* **What you have to do**
The following data needs to be repeated exactly, with all images excluded.

* **Material provided**

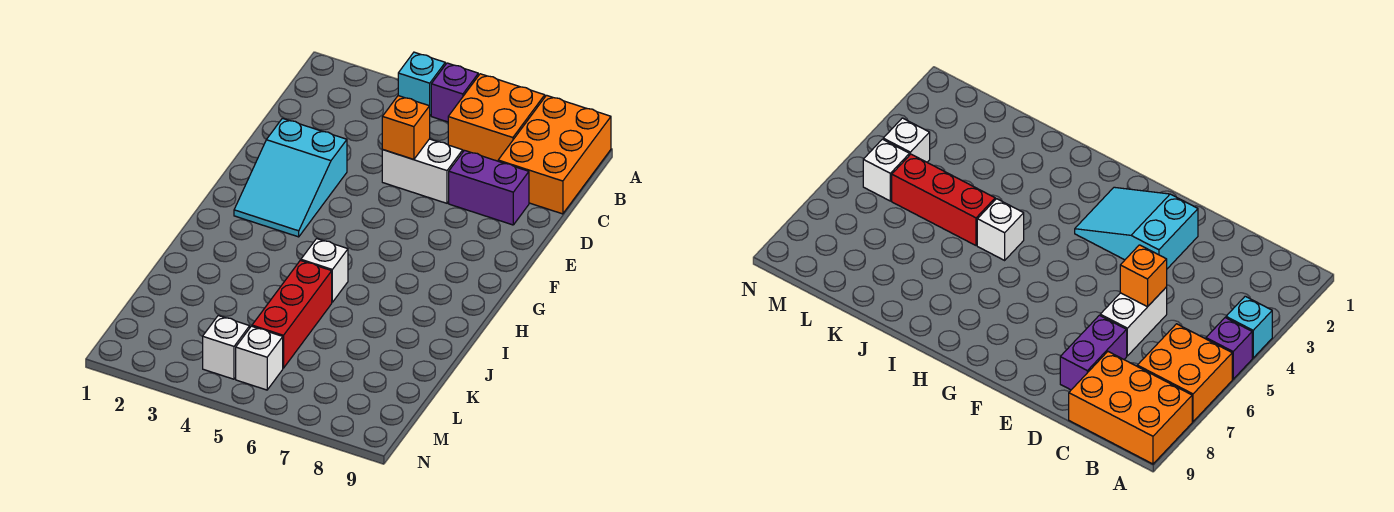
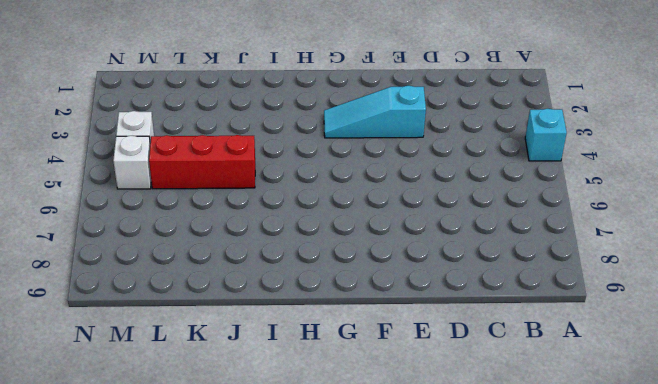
cyan slope E3:G3 level 1 top E -> cyan slope E2:G3 level 1 top E
none -> purple brick A5 level 1
none -> orange brick A6:B7 level 1
none -> orange brick A8:C9 level 1

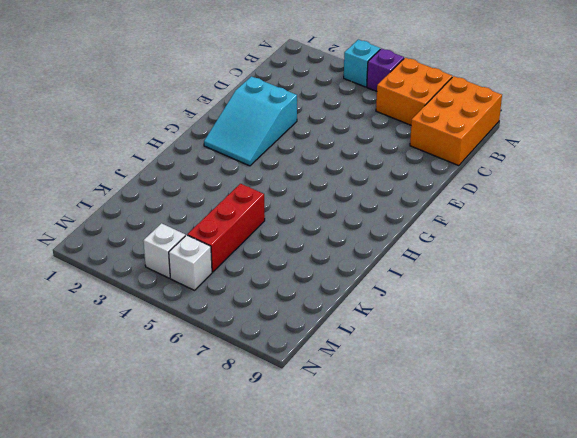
none -> white brick D5:D6 level 1
none -> purple brick D7:D8 level 1
none -> white brick I5 level 1

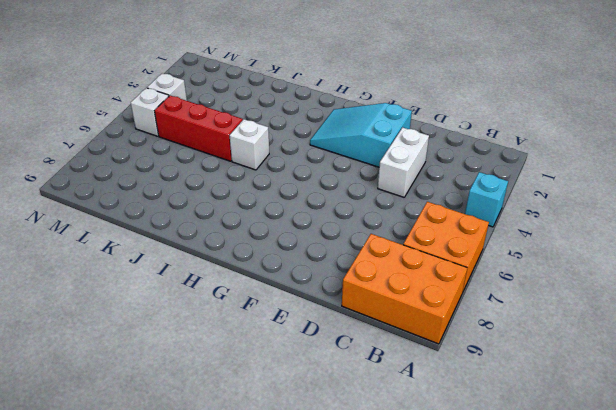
white brick D3:D4 level 1 -> white brick D5:D6 level 1
none -> purple brick A5 level 1
none -> purple brick D7:D8 level 1
none -> orange brick D5 level 2

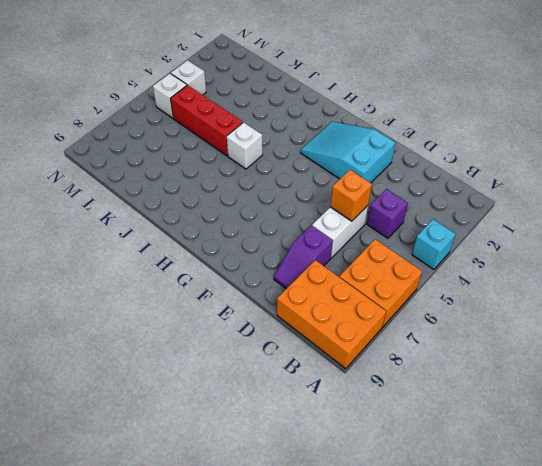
purple brick C4 level 1 -> purple brick A5 level 1
purple slope D7:D8 level 1 top 7 -> purple brick D7:D8 level 1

* **Result below**
cyan slope E3:G3 level 1 top E -> cyan slope E2:G3 level 1 top E
none -> purple brick A5 level 1
none -> orange brick A6:B7 level 1
none -> orange brick A8:C9 level 1

none -> white brick D5:D6 level 1
none -> purple brick D7:D8 level 1
none -> white brick I5 level 1

white brick D3:D4 level 1 -> white brick D5:D6 level 1
none -> purple brick A5 level 1
none -> purple brick D7:D8 level 1
none -> orange brick D5 level 2

purple brick C4 level 1 -> purple brick A5 level 1
purple slope D7:D8 level 1 top 7 -> purple brick D7:D8 level 1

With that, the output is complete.